[REQUIRED TASK]
In the data, edit the part that opens with the line containing "Find the location of a particular element. This" and closes with the line containing "The width and height of the screenshot is (960, 540). In" by changing "vacant space" to "empty space" and keeping everything else the same. Return only those lines.

[MATERIAL PROVIDED]

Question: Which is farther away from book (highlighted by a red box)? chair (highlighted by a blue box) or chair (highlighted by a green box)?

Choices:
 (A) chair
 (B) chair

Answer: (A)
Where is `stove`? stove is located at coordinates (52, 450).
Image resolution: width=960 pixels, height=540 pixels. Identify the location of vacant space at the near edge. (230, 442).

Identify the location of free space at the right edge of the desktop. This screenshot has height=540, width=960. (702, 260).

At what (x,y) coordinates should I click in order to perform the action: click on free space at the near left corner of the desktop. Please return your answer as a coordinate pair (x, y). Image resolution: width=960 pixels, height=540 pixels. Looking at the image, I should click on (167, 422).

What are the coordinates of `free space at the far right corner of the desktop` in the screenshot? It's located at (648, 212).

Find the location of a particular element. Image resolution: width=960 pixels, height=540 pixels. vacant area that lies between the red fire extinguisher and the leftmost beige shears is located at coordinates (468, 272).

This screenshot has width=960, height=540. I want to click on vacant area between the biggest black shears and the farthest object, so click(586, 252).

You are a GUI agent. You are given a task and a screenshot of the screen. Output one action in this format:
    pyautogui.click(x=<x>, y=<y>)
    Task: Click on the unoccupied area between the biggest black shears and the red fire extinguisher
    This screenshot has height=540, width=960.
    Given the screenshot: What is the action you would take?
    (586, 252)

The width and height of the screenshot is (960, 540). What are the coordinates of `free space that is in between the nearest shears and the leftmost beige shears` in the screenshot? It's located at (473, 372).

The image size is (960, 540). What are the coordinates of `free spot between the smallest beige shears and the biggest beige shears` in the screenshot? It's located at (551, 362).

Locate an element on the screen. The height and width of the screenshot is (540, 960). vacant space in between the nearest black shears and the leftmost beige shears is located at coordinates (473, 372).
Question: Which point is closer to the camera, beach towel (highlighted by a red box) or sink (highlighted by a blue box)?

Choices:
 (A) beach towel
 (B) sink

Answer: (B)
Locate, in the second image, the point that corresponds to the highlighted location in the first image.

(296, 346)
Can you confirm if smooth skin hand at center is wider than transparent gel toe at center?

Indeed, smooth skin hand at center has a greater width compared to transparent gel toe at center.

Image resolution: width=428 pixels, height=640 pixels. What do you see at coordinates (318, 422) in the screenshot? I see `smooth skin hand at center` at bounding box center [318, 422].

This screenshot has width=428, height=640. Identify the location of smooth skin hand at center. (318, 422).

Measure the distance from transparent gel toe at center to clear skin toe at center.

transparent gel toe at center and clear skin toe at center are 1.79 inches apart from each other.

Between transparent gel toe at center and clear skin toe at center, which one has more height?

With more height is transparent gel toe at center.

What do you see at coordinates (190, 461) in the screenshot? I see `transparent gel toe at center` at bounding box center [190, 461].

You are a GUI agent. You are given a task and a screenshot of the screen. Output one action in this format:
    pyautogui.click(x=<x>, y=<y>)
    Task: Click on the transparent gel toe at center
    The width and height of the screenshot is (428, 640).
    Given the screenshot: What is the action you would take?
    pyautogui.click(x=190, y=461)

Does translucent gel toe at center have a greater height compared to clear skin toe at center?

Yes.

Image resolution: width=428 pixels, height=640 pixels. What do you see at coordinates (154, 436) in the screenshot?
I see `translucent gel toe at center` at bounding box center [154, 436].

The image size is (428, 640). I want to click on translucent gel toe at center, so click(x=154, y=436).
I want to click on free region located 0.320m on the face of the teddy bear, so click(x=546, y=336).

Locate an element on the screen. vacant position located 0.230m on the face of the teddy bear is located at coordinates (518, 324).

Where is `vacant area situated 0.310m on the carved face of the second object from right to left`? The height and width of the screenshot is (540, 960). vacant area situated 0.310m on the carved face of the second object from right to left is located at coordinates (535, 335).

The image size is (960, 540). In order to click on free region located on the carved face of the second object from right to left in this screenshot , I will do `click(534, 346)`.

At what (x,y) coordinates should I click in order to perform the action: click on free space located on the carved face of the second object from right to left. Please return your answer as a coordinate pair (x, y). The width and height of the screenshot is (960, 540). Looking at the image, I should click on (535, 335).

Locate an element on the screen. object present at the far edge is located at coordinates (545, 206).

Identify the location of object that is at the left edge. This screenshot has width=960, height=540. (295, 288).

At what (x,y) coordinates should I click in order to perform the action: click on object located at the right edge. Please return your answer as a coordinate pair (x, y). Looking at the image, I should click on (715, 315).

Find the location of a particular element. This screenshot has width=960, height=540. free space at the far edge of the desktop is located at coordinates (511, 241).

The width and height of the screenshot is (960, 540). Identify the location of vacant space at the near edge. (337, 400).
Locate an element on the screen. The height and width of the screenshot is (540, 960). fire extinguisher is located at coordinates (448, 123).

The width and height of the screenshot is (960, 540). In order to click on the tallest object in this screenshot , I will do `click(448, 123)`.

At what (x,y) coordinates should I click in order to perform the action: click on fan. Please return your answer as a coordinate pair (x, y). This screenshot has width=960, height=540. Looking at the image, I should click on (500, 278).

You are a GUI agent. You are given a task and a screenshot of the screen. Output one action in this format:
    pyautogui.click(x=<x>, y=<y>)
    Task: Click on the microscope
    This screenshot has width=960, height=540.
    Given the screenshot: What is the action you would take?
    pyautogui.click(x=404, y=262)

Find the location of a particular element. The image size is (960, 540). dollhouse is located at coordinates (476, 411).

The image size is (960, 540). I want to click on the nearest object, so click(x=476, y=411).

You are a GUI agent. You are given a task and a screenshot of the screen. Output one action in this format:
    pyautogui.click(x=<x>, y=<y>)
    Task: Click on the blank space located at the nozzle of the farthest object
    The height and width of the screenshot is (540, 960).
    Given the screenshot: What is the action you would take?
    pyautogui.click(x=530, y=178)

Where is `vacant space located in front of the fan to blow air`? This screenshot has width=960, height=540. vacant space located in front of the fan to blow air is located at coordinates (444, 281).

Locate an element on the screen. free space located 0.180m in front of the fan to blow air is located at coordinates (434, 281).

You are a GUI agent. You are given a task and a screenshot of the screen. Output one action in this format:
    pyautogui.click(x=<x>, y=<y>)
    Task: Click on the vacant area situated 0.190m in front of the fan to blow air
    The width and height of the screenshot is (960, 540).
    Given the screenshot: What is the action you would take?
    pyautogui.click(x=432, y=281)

[OUTPUT]
Find the location of a particular element. This screenshot has width=960, height=540. free space at the far edge of the desktop is located at coordinates (511, 241).

The width and height of the screenshot is (960, 540). Identify the location of empty space at the near edge. (337, 400).
Locate an element on the screen. The height and width of the screenshot is (540, 960). fire extinguisher is located at coordinates (448, 123).

The width and height of the screenshot is (960, 540). In order to click on the tallest object in this screenshot , I will do `click(448, 123)`.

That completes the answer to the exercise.